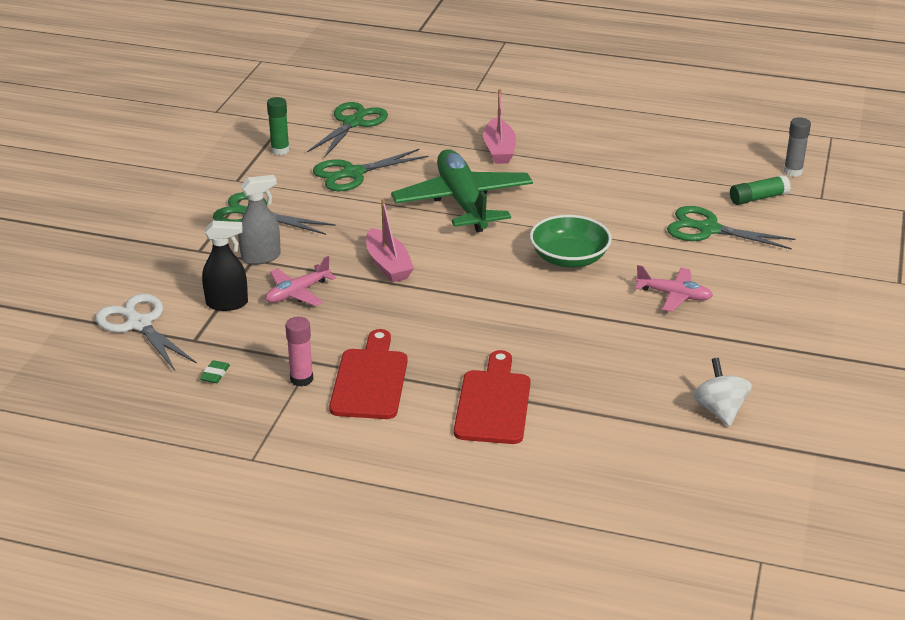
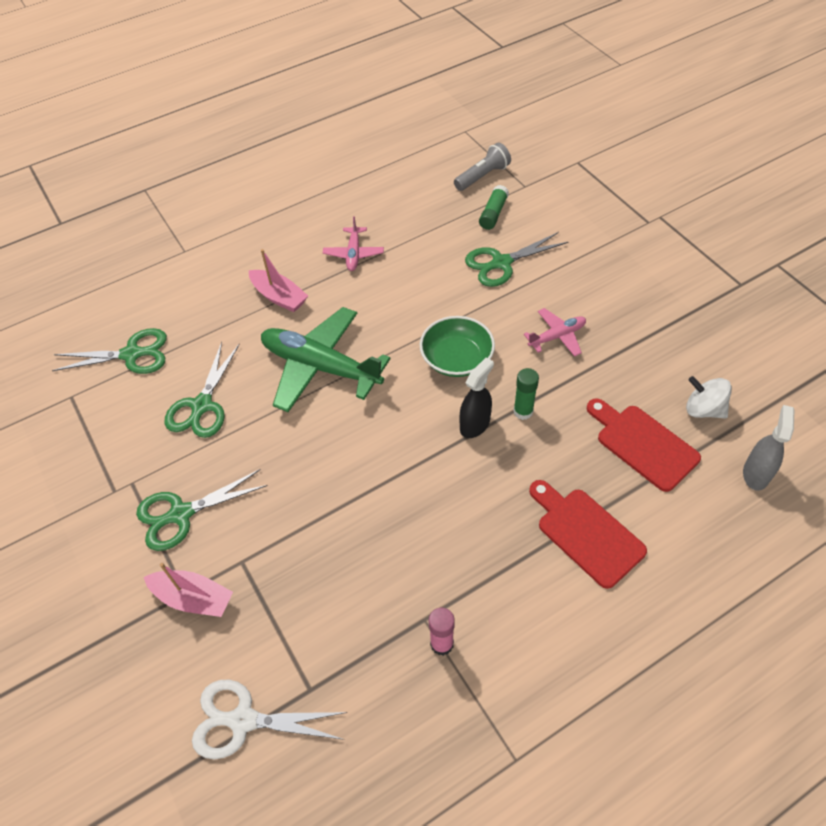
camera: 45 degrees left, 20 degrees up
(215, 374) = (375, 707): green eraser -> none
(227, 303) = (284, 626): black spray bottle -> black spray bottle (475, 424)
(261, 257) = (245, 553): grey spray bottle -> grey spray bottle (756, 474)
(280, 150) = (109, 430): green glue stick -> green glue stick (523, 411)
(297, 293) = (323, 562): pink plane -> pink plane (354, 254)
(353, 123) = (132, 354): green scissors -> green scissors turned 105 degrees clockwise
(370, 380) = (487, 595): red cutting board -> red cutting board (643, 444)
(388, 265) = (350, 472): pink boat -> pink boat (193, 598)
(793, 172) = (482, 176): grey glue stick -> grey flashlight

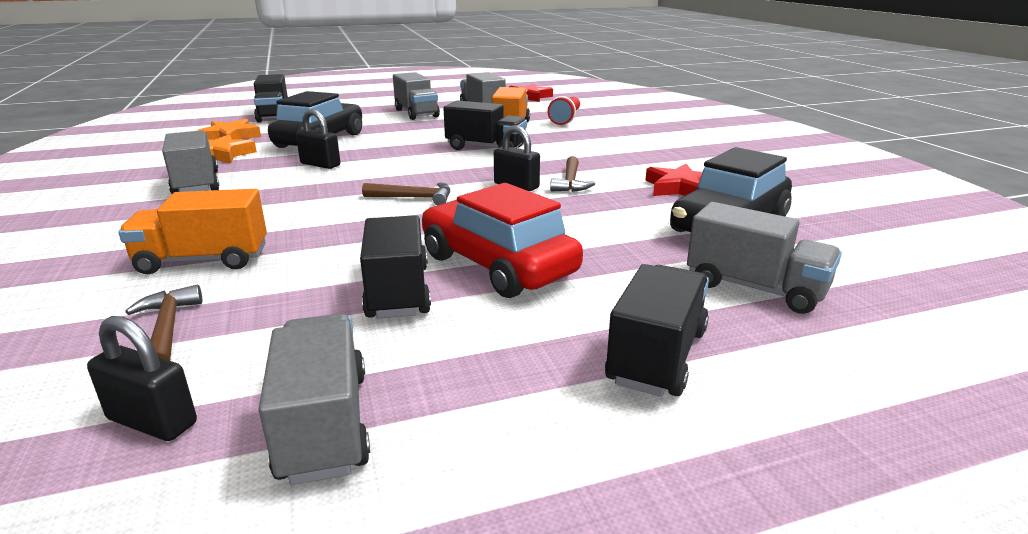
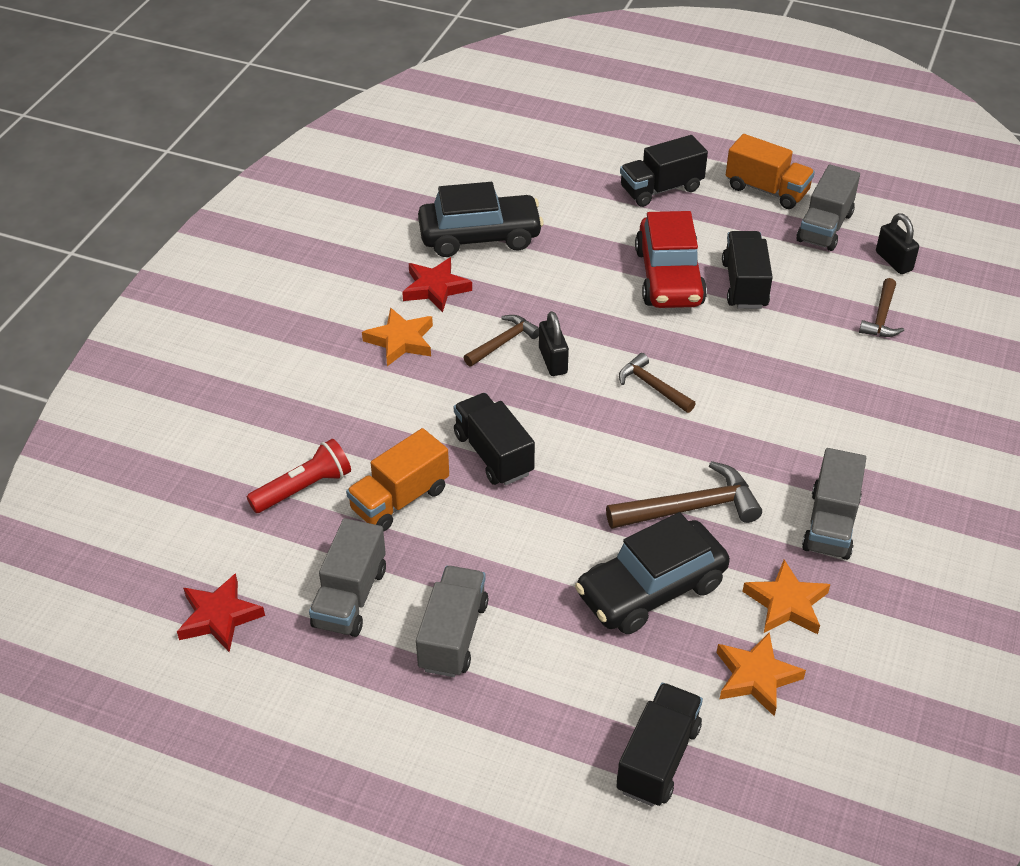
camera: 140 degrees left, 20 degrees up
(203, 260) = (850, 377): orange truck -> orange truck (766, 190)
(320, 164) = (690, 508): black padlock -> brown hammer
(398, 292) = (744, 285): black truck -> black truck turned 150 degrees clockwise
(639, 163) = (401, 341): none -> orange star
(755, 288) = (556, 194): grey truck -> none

——

• _Problem to solve_:
Show the lines where the word "clockwise" appears in the entries.

• _Response box_:
(353, 123) = (132, 354): green scissors -> green scissors turned 105 degrees clockwise
(398, 292) = (744, 285): black truck -> black truck turned 150 degrees clockwise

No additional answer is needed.